┌─ Data

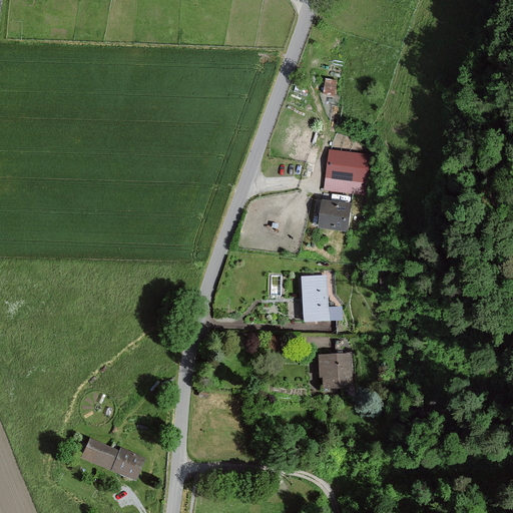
[(336,92),(338,77),(326,75),(324,90),(336,92)]
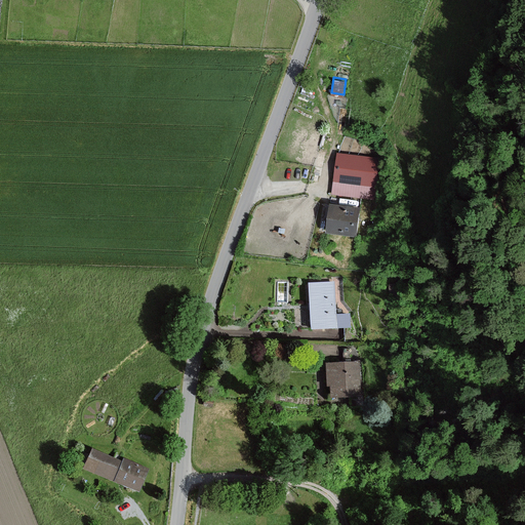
[(377,159),(340,154),(335,192),(372,197),(377,159)]
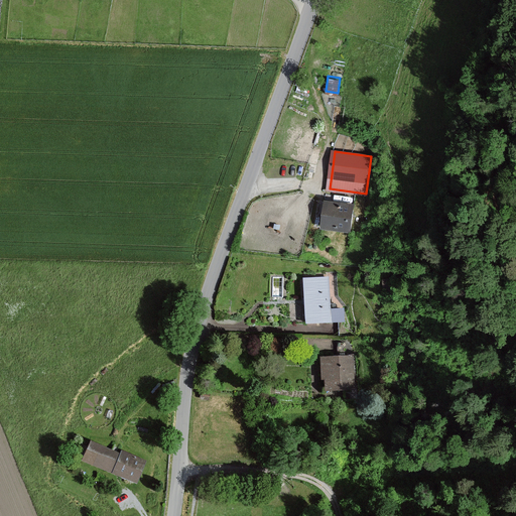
[(354,205),(327,202),(324,228),(351,231),(354,205)]
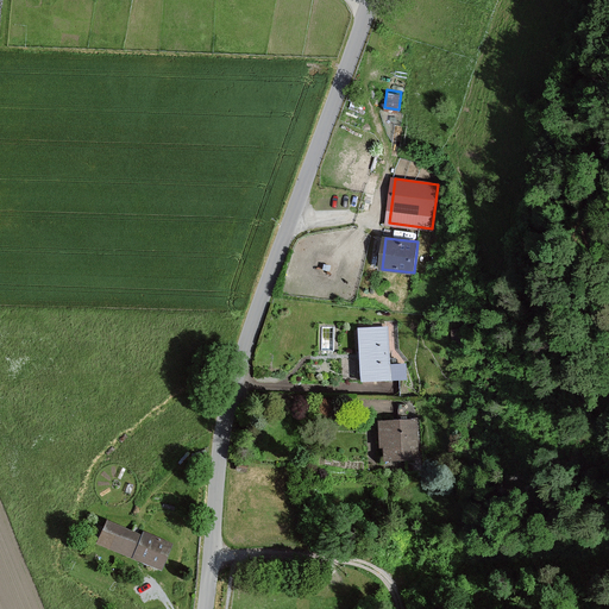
[(384,328),(359,331),(363,381),(407,377),(406,365),(388,366),(384,328)]
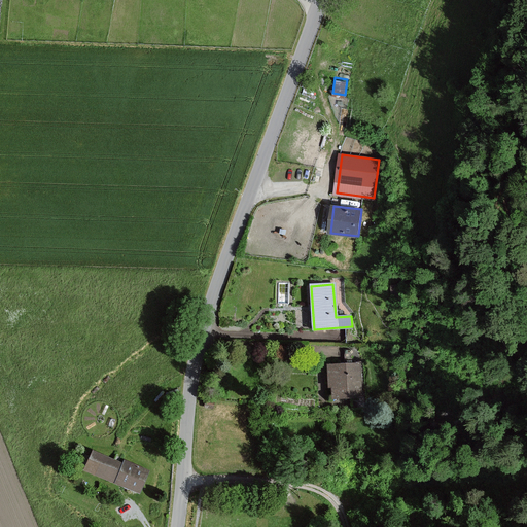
[(360,363),(328,364),(329,385),(334,385),(335,398),(357,397),(356,394),(361,393),(360,363)]
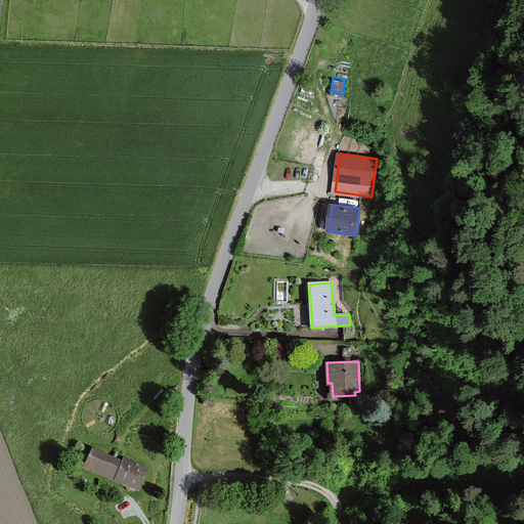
[(93,449),(85,467),(139,490),(148,469),(124,457),(122,462),(93,449)]
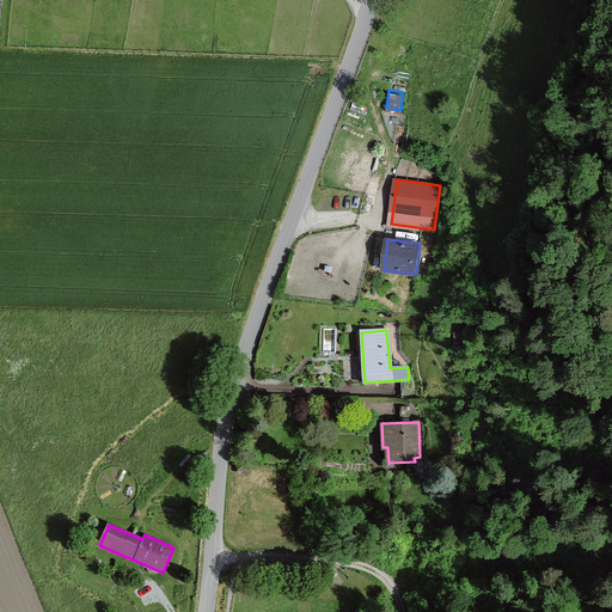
All buildings are outlined.
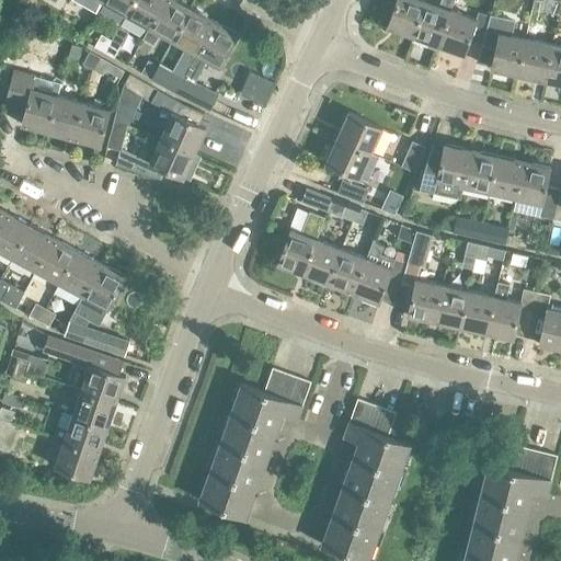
[(125,15),(133,0),(102,0),(102,2),(125,15)]
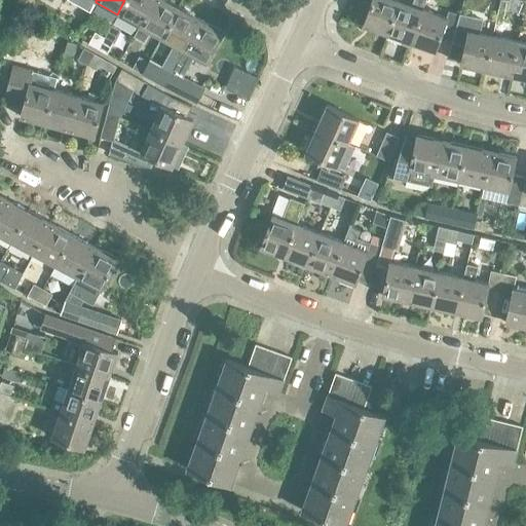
[(139,26),(152,0),(124,0),(117,14),(139,26)]
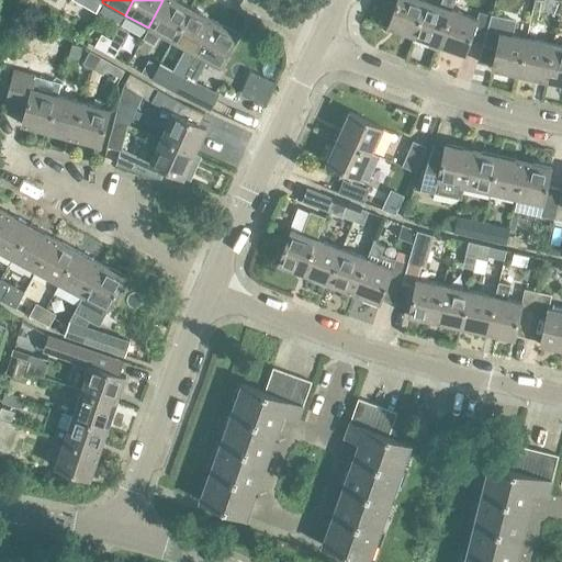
[(172,41),(191,8),(176,0),(163,0),(148,27),(143,38),(155,45),(160,34),(172,41)]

└─

[Task to complete]
Set down all of the entries precisely and keep the pictures out of the copy.

[Response for this exercise]
[(336,92),(338,77),(326,75),(324,90),(336,92)]
[(377,159),(340,154),(335,192),(372,197),(377,159)]
[(354,205),(327,202),(324,228),(351,231),(354,205)]
[(384,328),(359,331),(363,381),(407,377),(406,365),(388,366),(384,328)]
[(360,363),(328,364),(329,385),(334,385),(335,398),(357,397),(356,394),(361,393),(360,363)]
[(93,449),(85,467),(139,490),(148,469),(124,457),(122,462),(93,449)]
All buildings are outlined.
[(125,15),(133,0),(102,0),(102,2),(125,15)]
[(139,26),(152,0),(124,0),(117,14),(139,26)]
[(172,41),(191,8),(176,0),(163,0),(148,27),(143,38),(155,45),(160,34),(172,41)]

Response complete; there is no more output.